[Stored dataset items]

········

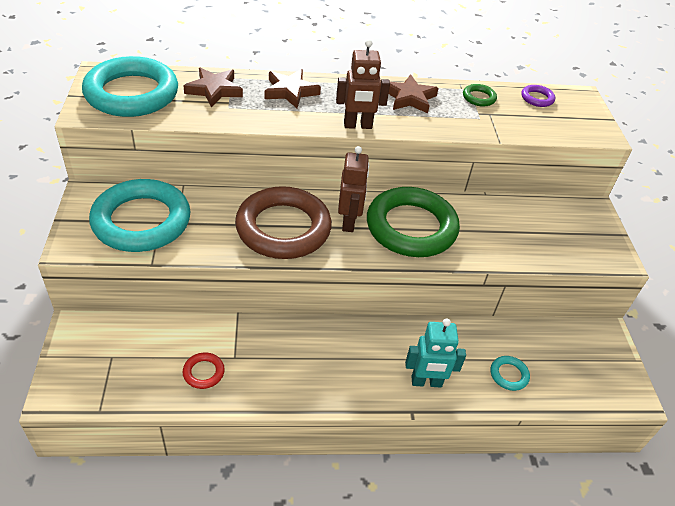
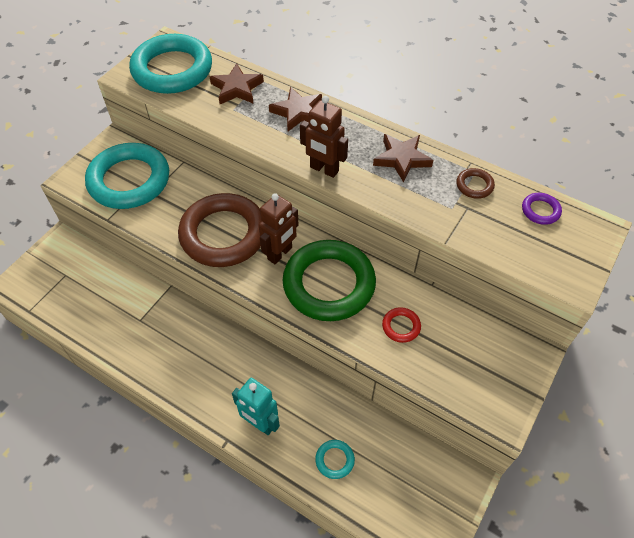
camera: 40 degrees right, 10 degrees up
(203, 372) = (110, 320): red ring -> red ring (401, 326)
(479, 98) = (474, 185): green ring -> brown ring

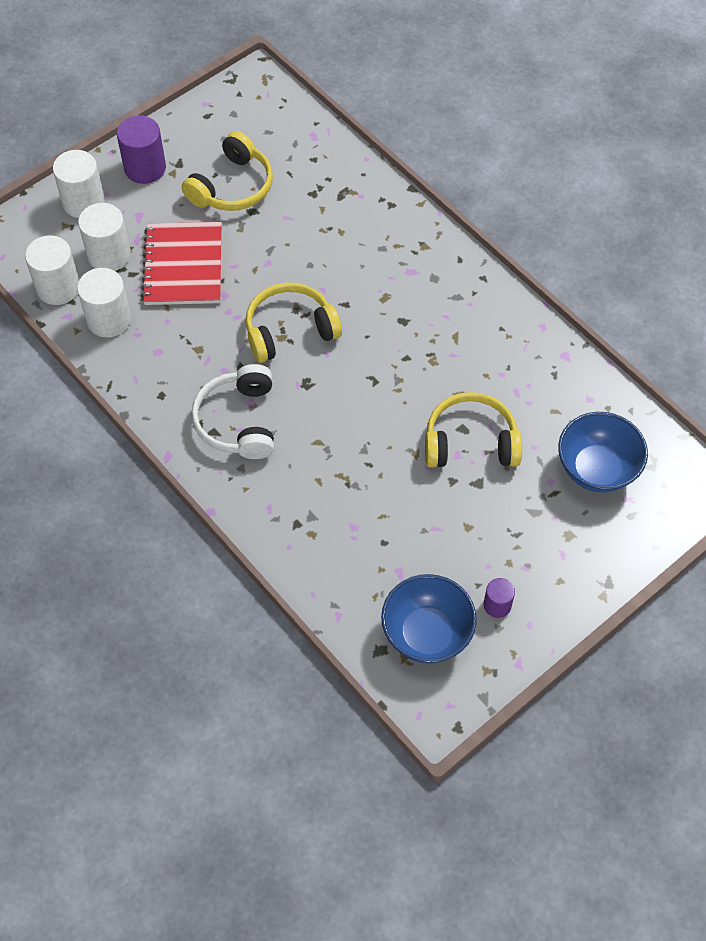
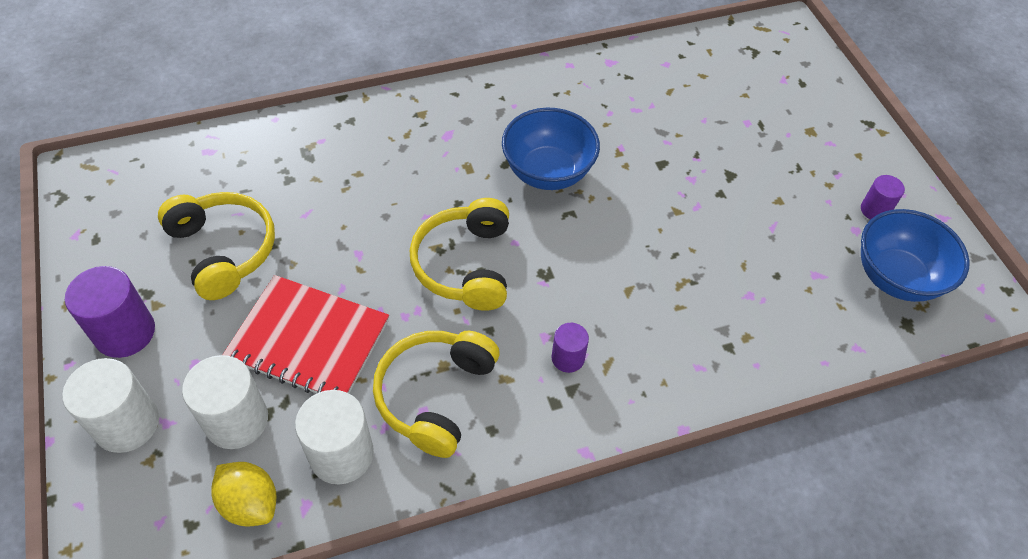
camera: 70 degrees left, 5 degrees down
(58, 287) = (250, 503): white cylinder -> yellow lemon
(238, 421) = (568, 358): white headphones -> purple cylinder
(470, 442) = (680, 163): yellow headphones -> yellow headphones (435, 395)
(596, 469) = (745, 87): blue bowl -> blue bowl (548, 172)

········

> [Work item]:
Please restate each entry exactly, but drop any picture it holds.

> [Task result]:
camera: 40 degrees right, 10 degrees up
(203, 372) = (110, 320): red ring -> red ring (401, 326)
(479, 98) = (474, 185): green ring -> brown ring

camera: 70 degrees left, 5 degrees down
(58, 287) = (250, 503): white cylinder -> yellow lemon
(238, 421) = (568, 358): white headphones -> purple cylinder
(470, 442) = (680, 163): yellow headphones -> yellow headphones (435, 395)
(596, 469) = (745, 87): blue bowl -> blue bowl (548, 172)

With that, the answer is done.